• **WHAT YOU NEED TO DO**
With the string "none" as the filter, copy each matching line from the records.

• **MATERIAL SHOWN**
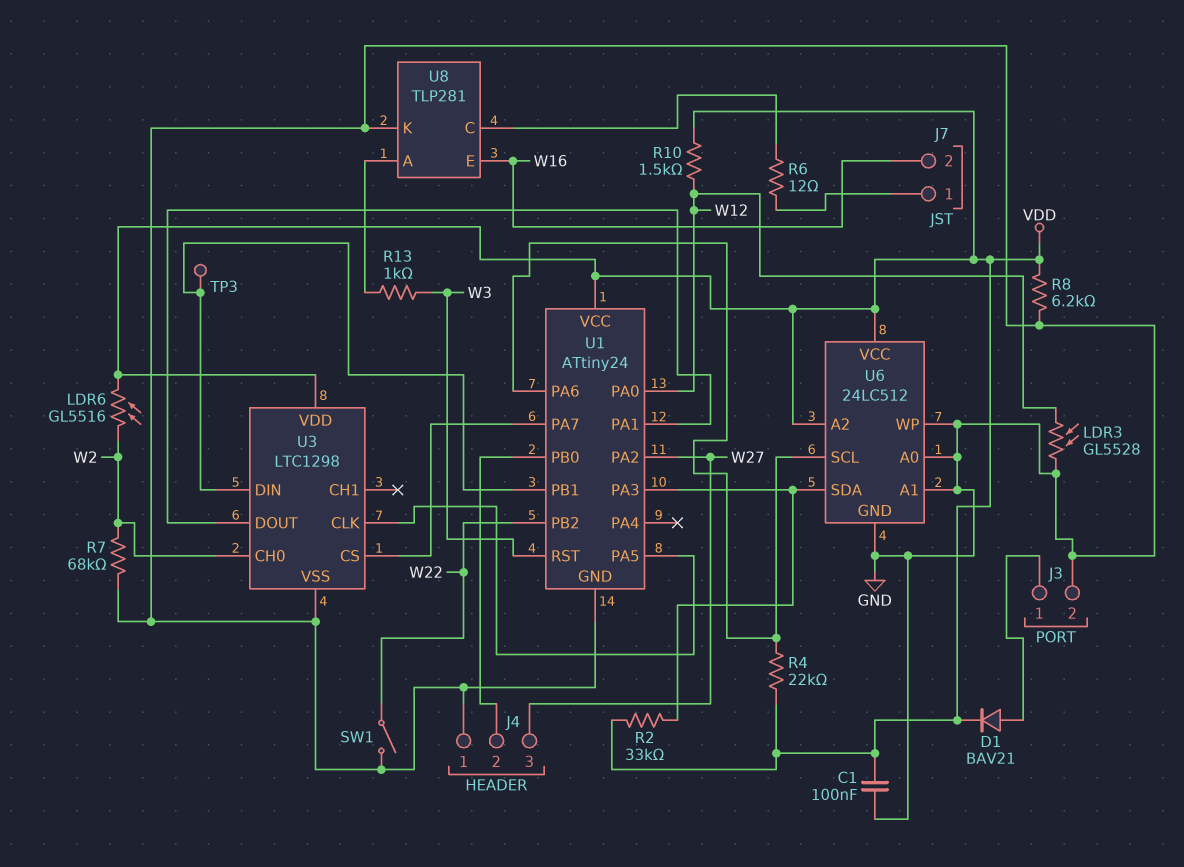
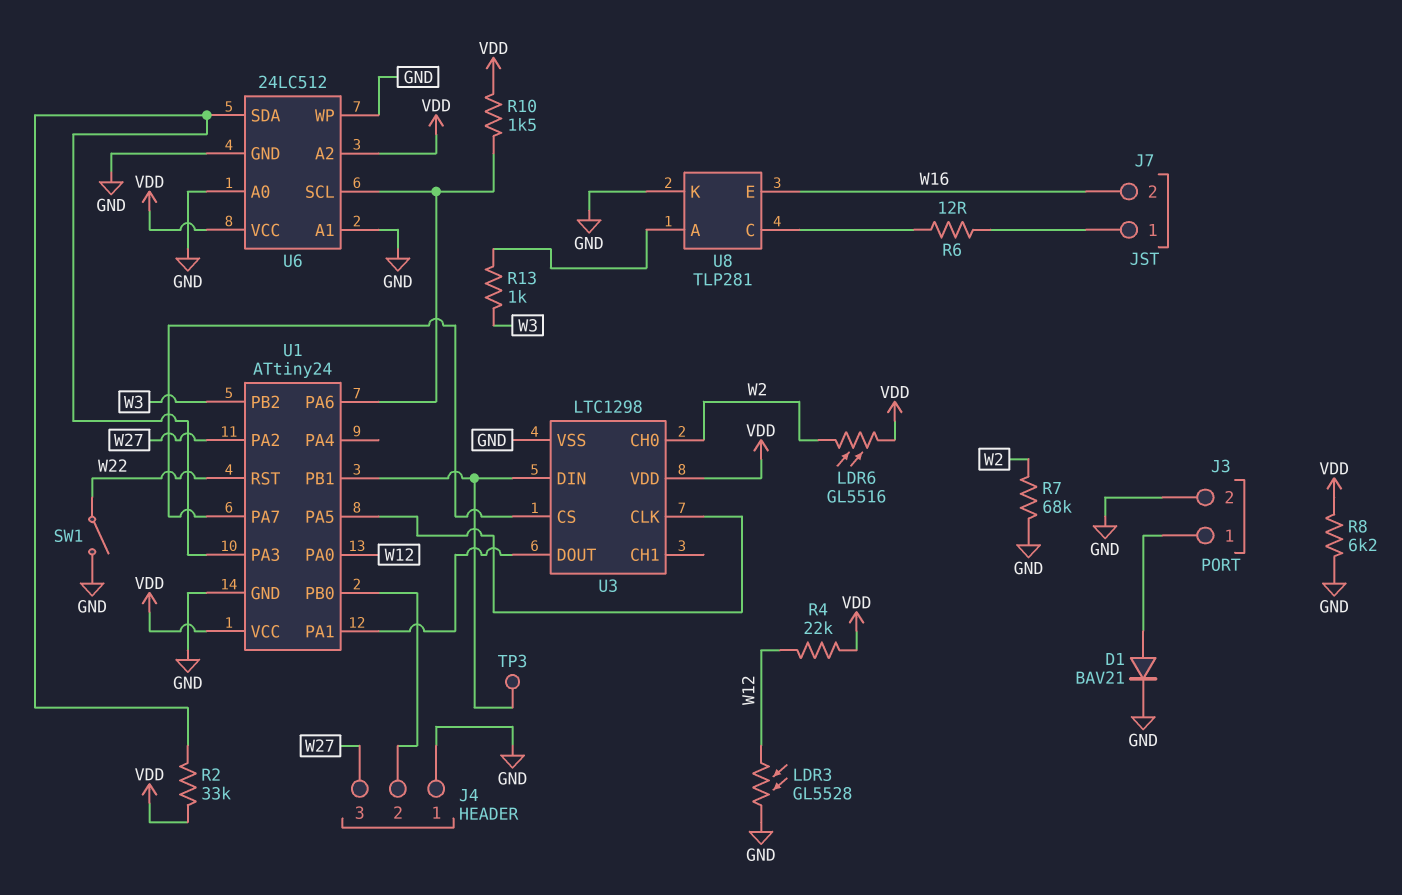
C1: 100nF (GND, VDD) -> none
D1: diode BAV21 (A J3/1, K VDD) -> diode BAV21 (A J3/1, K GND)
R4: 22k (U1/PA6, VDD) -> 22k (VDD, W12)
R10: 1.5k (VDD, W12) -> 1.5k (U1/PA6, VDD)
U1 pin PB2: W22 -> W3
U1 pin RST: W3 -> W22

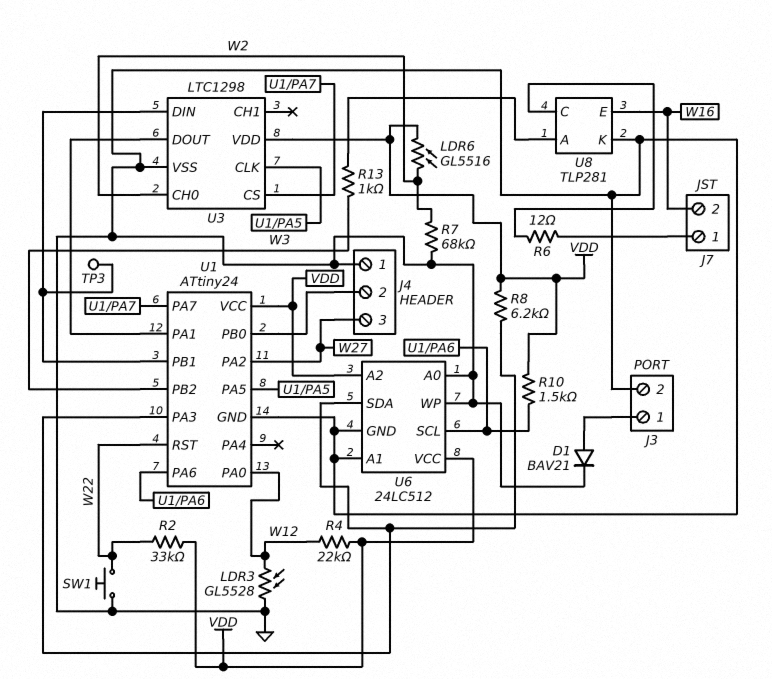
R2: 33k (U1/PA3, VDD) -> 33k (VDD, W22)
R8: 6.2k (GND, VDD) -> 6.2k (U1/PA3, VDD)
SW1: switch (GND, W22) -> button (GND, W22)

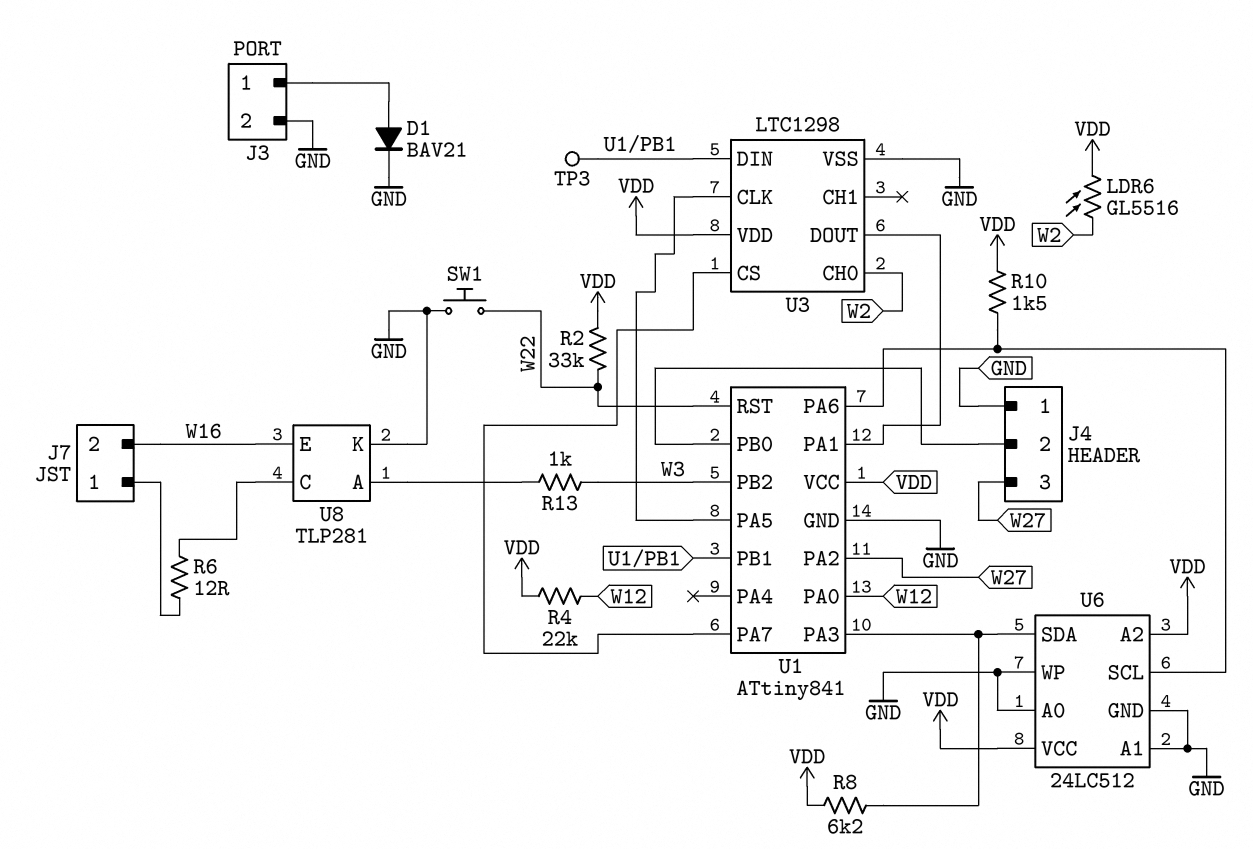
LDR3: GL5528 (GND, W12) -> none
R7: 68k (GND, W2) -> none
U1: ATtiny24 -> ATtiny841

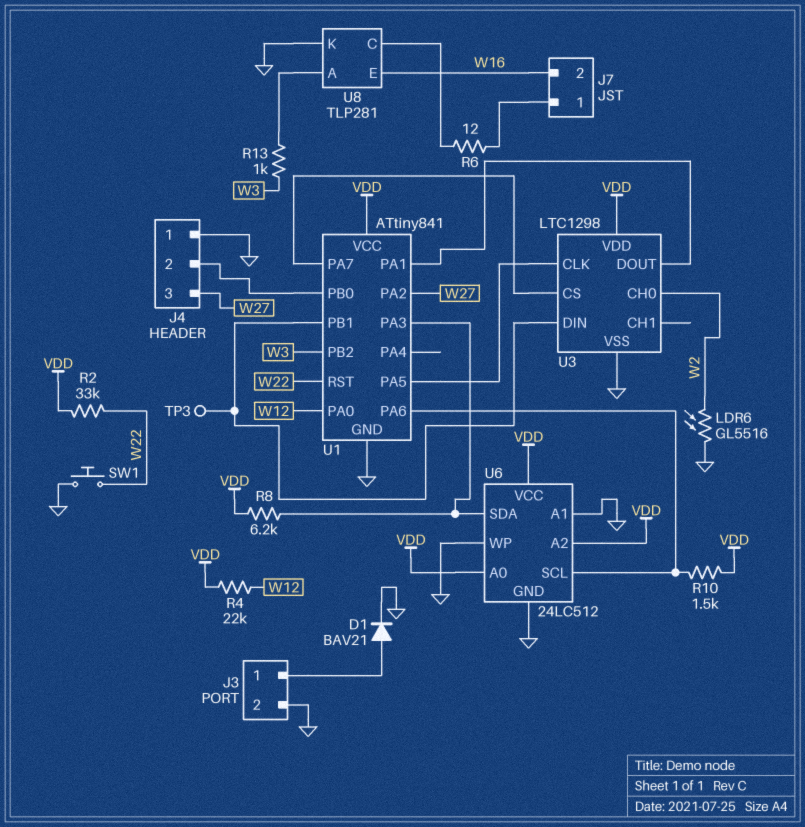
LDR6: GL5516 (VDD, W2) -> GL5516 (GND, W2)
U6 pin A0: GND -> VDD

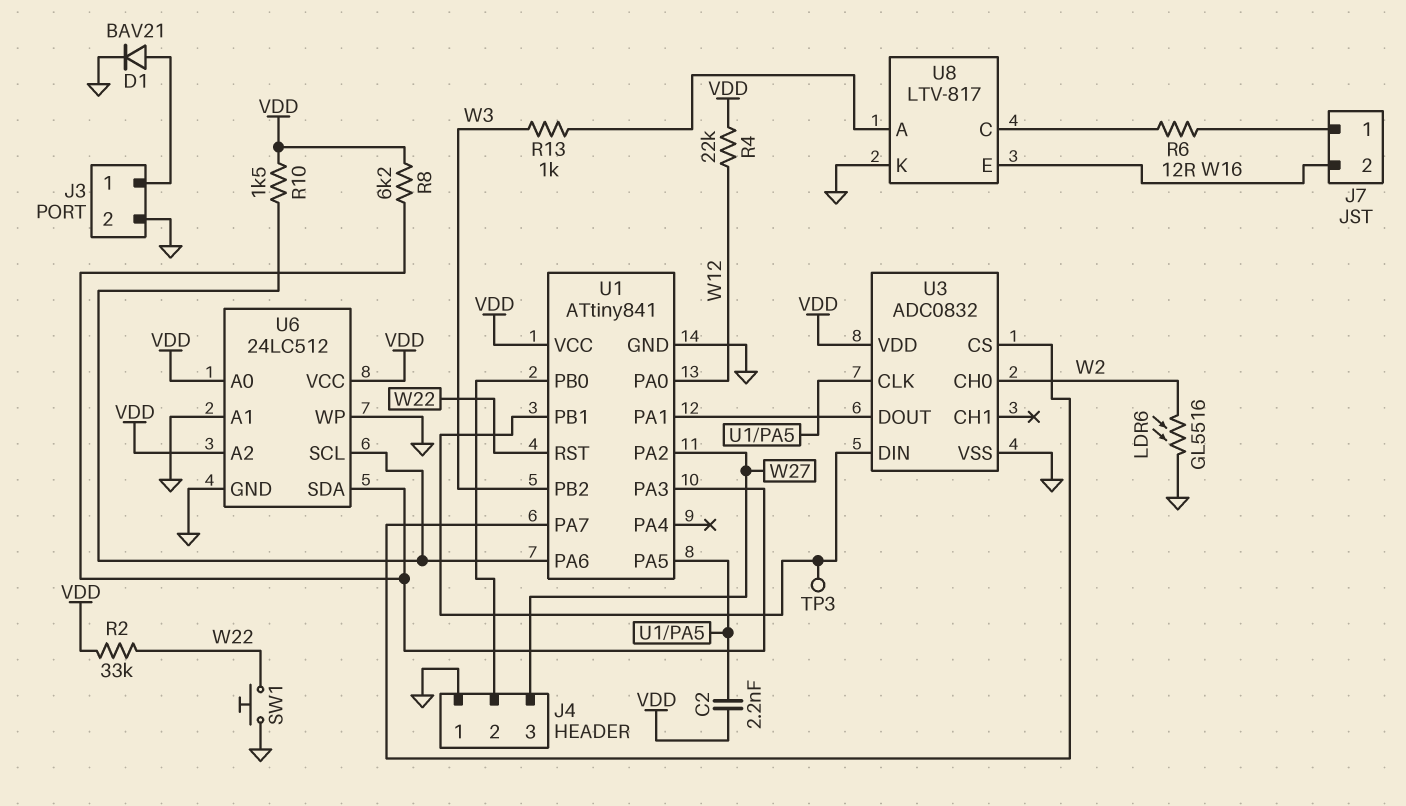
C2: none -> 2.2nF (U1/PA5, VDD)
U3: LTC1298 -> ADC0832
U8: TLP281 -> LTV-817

...

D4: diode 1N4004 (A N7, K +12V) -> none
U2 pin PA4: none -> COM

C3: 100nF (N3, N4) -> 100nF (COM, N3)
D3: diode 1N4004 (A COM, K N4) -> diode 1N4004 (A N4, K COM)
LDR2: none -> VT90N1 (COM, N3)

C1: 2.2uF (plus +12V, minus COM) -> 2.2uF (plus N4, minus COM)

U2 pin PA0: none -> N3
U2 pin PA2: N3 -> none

• **WRITTEN RESPONSE**
C1: 100nF (GND, VDD) -> none
LDR3: GL5528 (GND, W12) -> none
R7: 68k (GND, W2) -> none
C2: none -> 2.2nF (U1/PA5, VDD)
D4: diode 1N4004 (A N7, K +12V) -> none
U2 pin PA4: none -> COM
LDR2: none -> VT90N1 (COM, N3)
U2 pin PA0: none -> N3
U2 pin PA2: N3 -> none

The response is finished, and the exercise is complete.